Work item: If a line in the material below has the string "yellow", copy it out.

** Opening Given records block **

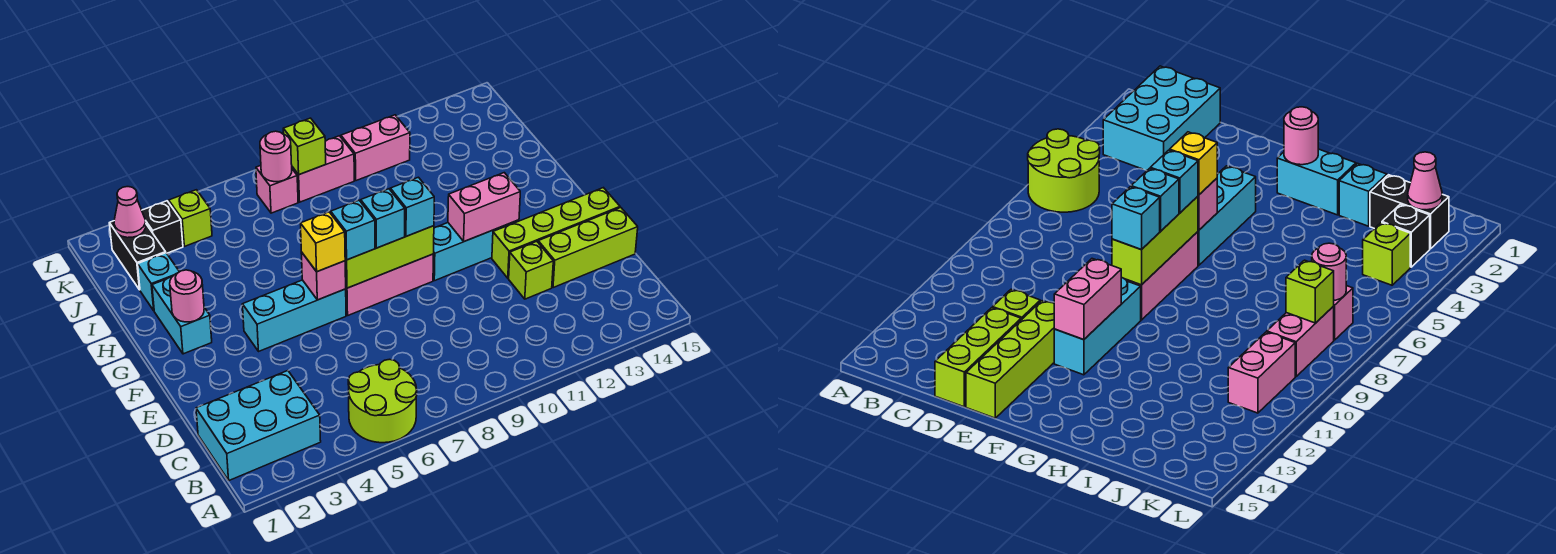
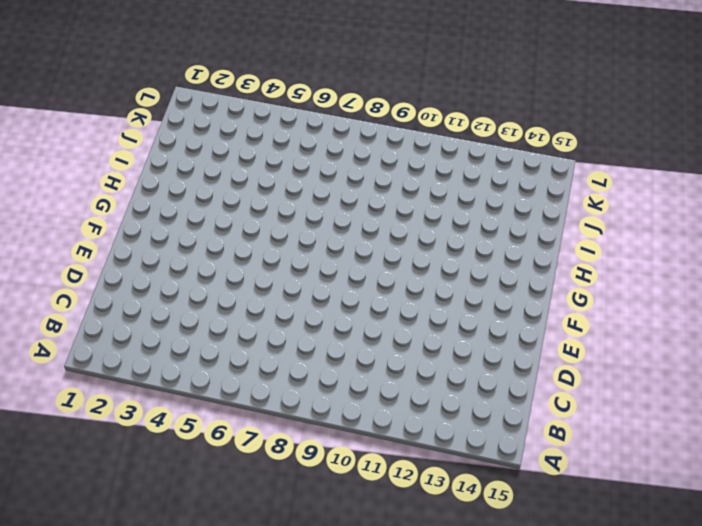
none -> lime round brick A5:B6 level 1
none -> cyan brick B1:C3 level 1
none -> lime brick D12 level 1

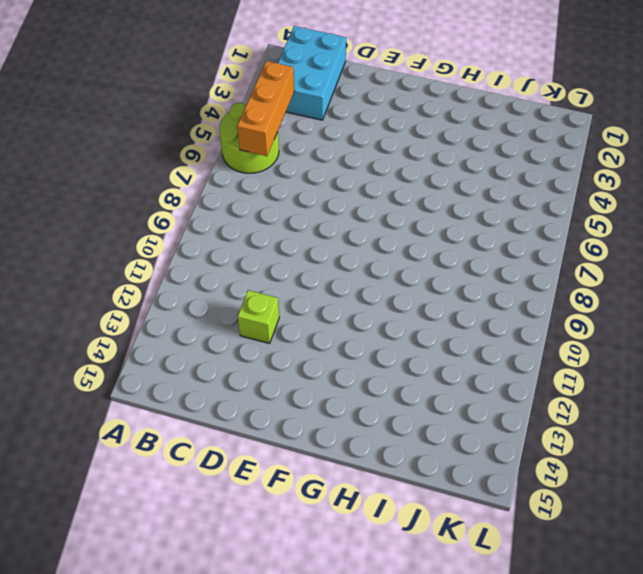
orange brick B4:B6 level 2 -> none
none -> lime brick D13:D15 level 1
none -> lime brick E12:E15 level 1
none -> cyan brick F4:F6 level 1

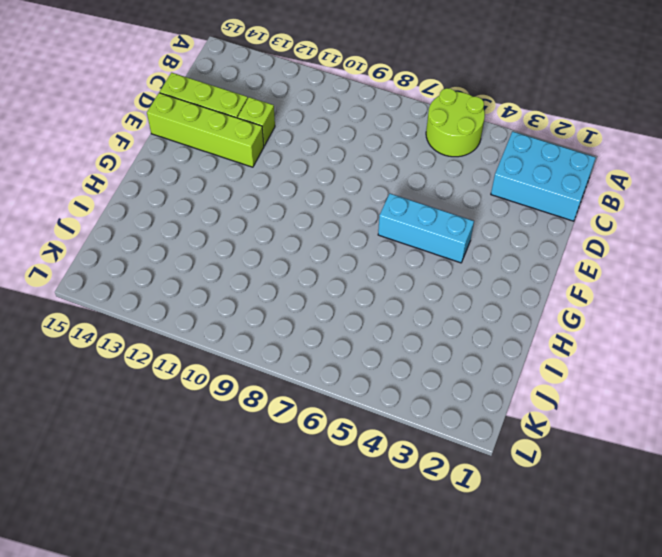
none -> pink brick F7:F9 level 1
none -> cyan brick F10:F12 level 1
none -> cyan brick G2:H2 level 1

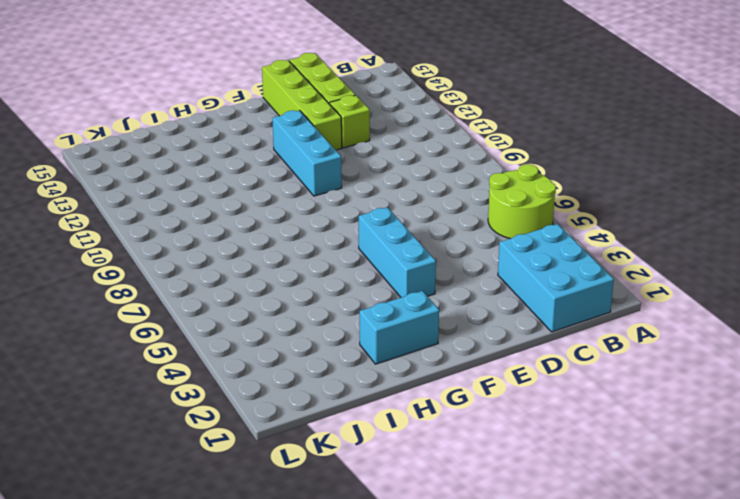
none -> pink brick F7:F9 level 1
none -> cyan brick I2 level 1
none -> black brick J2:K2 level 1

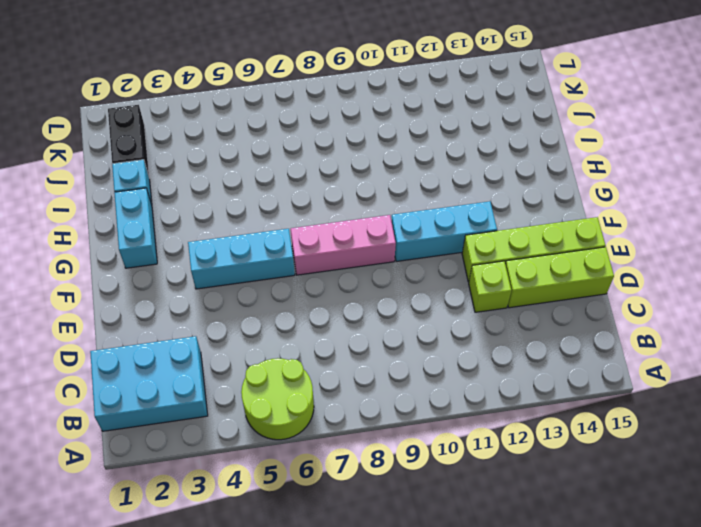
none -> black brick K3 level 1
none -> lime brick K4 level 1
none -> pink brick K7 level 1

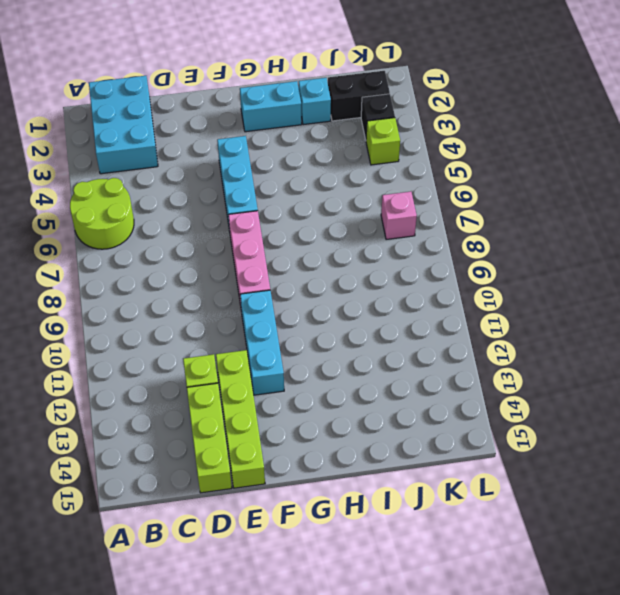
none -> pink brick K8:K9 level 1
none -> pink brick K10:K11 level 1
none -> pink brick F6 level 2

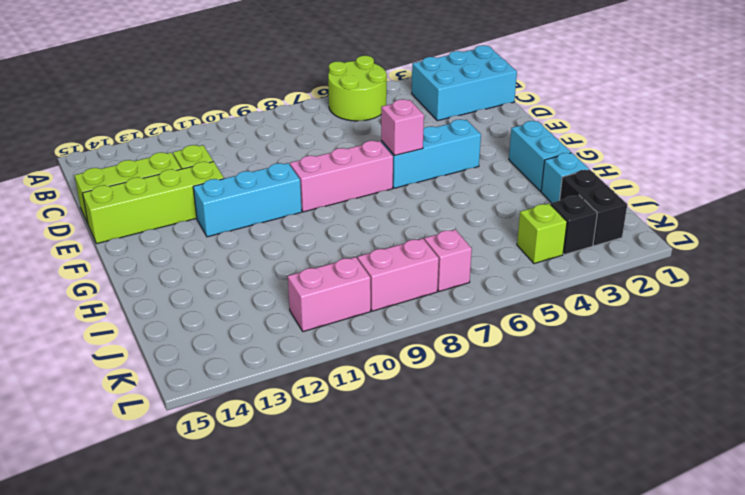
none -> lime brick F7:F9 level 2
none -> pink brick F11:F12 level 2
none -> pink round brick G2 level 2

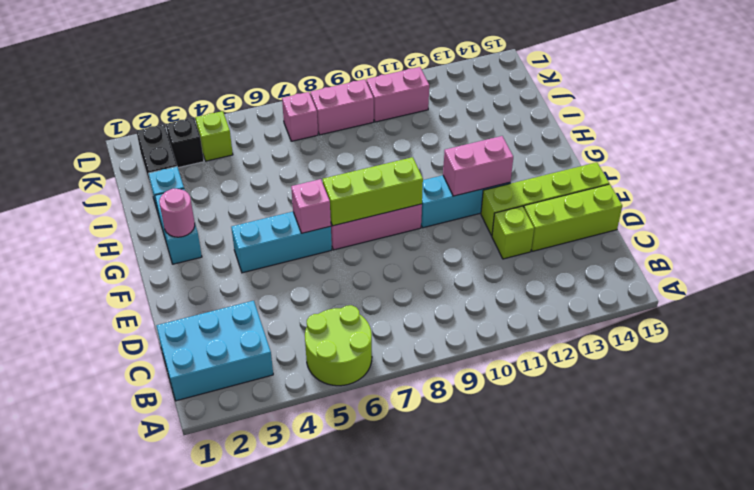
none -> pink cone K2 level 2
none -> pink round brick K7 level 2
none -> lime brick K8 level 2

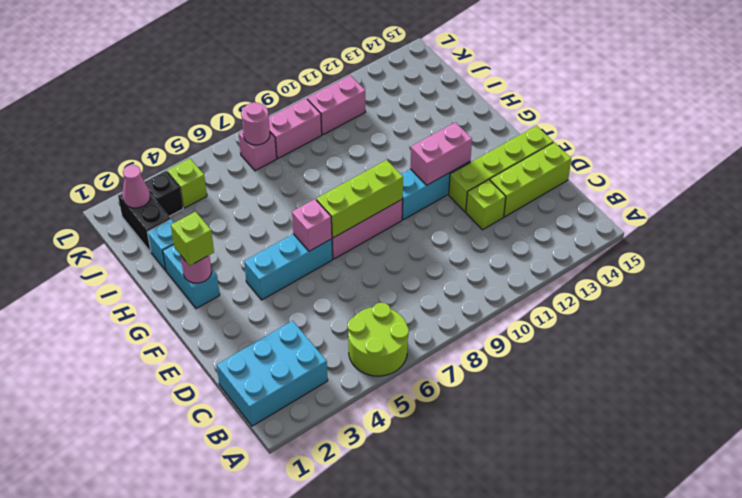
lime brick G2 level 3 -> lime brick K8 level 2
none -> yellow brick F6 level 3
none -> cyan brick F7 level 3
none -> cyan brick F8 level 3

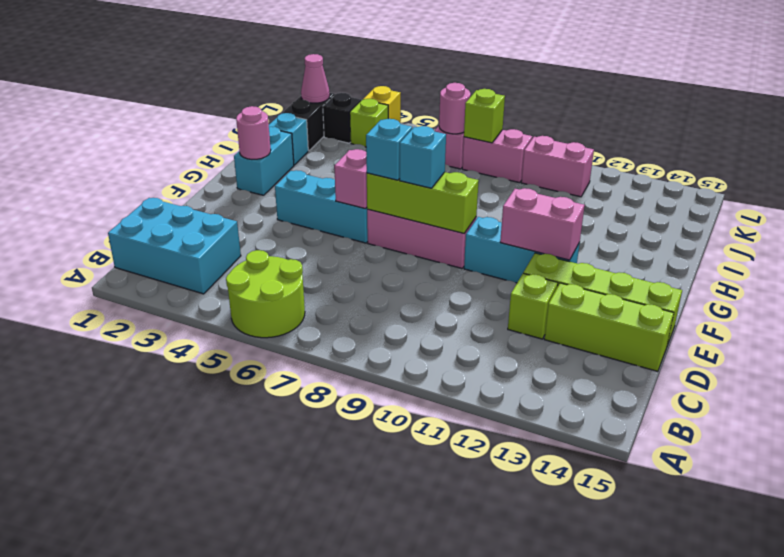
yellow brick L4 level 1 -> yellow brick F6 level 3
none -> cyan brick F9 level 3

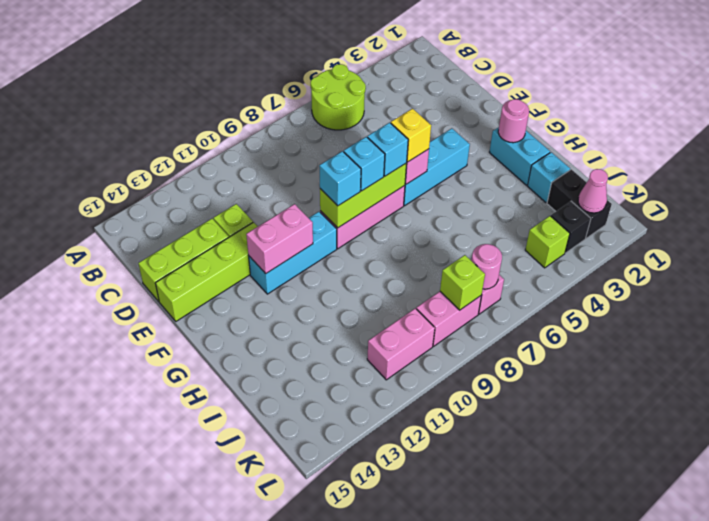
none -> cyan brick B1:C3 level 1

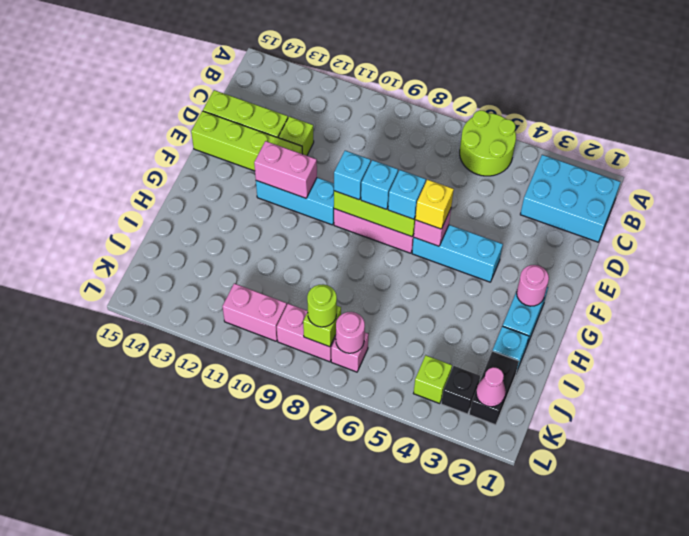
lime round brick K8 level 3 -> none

** Closing Given records block **
** Opening Given records block **

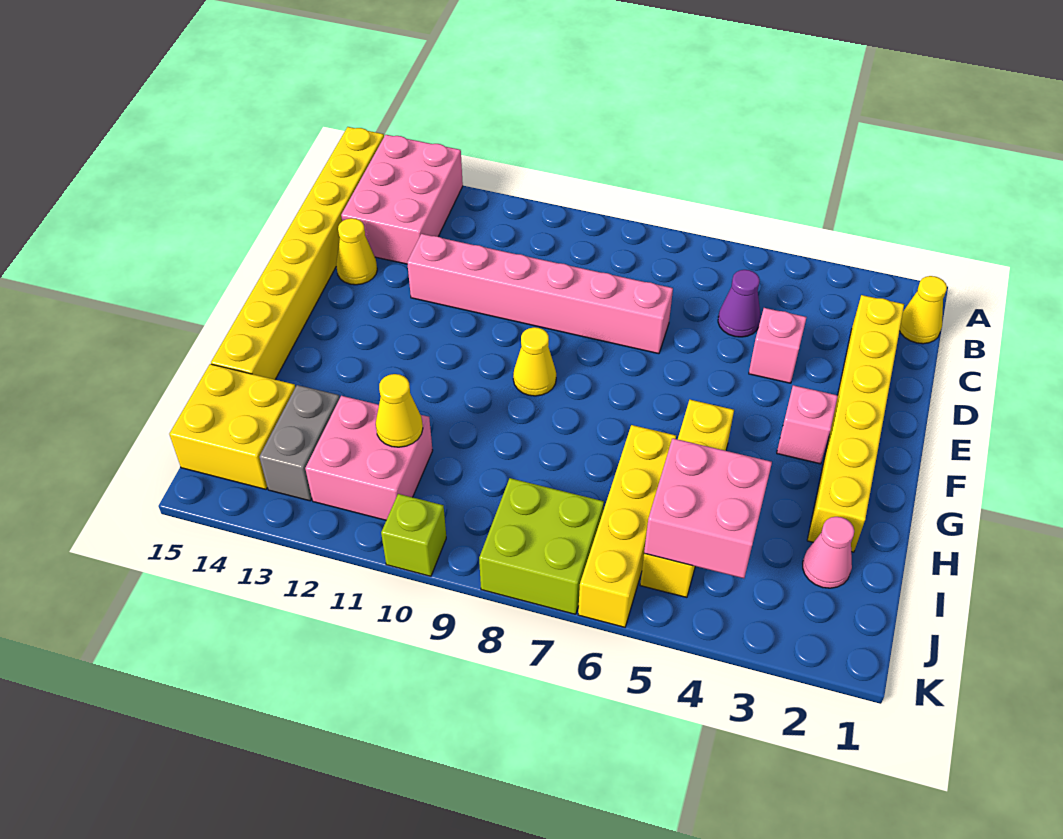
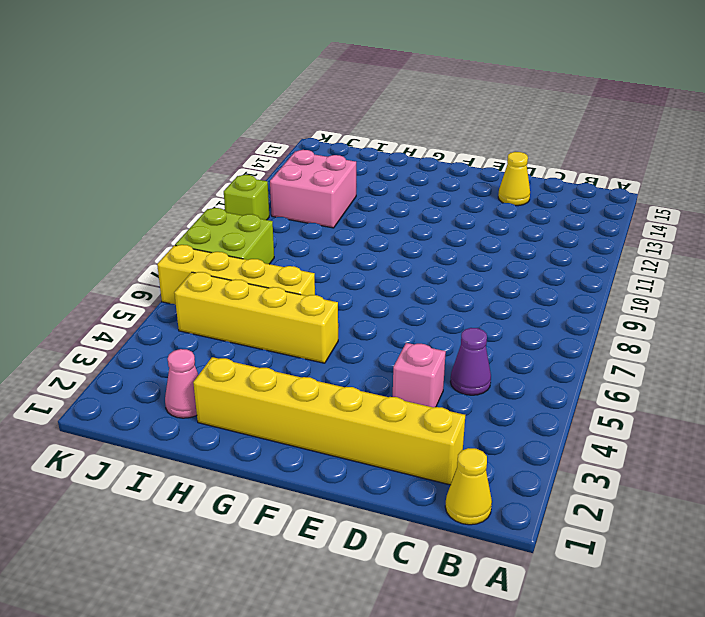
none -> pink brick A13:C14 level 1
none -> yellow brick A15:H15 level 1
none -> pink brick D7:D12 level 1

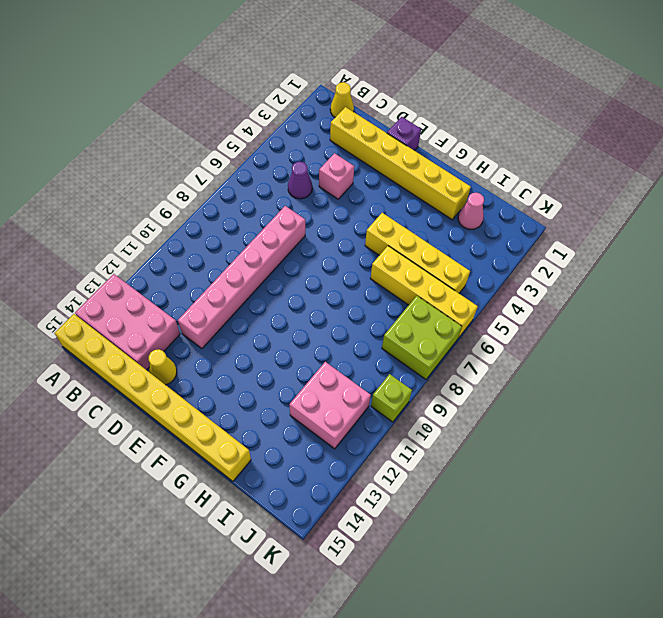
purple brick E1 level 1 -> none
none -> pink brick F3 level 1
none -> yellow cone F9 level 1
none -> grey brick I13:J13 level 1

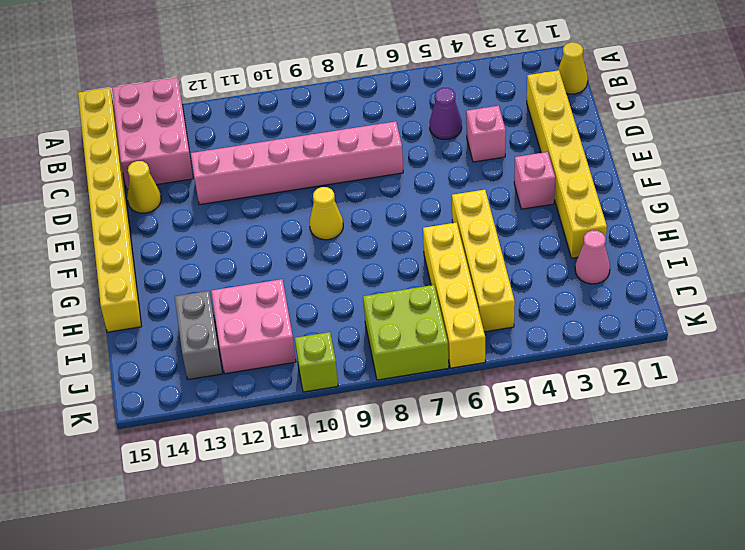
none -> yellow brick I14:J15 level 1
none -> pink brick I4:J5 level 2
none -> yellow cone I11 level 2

** Closing Given records block **

Answer to the exercise:
none -> yellow brick F6 level 3
yellow brick L4 level 1 -> yellow brick F6 level 3
none -> yellow brick A15:H15 level 1
none -> yellow cone F9 level 1
none -> yellow brick I14:J15 level 1
none -> yellow cone I11 level 2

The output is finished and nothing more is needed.